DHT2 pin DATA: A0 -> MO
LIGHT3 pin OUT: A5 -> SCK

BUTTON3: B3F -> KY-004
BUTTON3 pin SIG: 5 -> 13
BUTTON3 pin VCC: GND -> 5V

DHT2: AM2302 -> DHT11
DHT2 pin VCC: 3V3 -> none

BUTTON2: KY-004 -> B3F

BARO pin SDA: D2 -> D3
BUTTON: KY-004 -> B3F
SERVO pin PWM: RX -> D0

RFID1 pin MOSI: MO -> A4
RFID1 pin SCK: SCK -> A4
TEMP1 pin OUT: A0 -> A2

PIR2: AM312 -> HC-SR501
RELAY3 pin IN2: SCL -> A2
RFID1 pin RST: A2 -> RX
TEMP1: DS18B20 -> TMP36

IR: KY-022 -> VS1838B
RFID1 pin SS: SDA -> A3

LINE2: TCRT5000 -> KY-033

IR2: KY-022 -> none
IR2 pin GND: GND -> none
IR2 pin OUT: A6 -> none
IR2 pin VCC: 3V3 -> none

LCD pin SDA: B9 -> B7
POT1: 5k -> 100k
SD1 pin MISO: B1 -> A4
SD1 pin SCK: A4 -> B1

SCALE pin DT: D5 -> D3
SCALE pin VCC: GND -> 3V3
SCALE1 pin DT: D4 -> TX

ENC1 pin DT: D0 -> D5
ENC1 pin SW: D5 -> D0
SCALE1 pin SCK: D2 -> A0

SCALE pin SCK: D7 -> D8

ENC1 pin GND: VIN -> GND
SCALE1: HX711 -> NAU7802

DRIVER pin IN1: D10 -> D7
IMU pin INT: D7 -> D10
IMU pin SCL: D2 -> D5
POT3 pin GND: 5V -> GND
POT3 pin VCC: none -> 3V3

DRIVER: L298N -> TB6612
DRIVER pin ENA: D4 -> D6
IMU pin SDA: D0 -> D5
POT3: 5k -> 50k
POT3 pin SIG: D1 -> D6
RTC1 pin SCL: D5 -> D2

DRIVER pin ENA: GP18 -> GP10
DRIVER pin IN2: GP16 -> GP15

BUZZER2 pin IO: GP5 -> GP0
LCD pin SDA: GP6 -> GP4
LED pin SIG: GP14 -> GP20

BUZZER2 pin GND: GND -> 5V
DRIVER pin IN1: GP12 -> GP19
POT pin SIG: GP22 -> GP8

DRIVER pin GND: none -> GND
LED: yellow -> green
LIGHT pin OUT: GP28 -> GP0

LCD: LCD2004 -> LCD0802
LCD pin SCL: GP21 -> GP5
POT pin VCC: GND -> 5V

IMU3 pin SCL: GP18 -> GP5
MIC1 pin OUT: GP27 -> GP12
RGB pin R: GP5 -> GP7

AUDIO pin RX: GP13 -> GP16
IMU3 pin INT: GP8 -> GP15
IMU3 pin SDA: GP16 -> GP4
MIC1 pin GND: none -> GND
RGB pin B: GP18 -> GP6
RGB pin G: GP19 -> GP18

-------

Of the lines above, output exactly those from the line bearing "BUTTON3: B3F -> KY-004" through the line bearing "RFID1 pin SCK: SCK -> A4", inclusive.

* Problem solution *
BUTTON3: B3F -> KY-004
BUTTON3 pin SIG: 5 -> 13
BUTTON3 pin VCC: GND -> 5V

DHT2: AM2302 -> DHT11
DHT2 pin VCC: 3V3 -> none

BUTTON2: KY-004 -> B3F

BARO pin SDA: D2 -> D3
BUTTON: KY-004 -> B3F
SERVO pin PWM: RX -> D0

RFID1 pin MOSI: MO -> A4
RFID1 pin SCK: SCK -> A4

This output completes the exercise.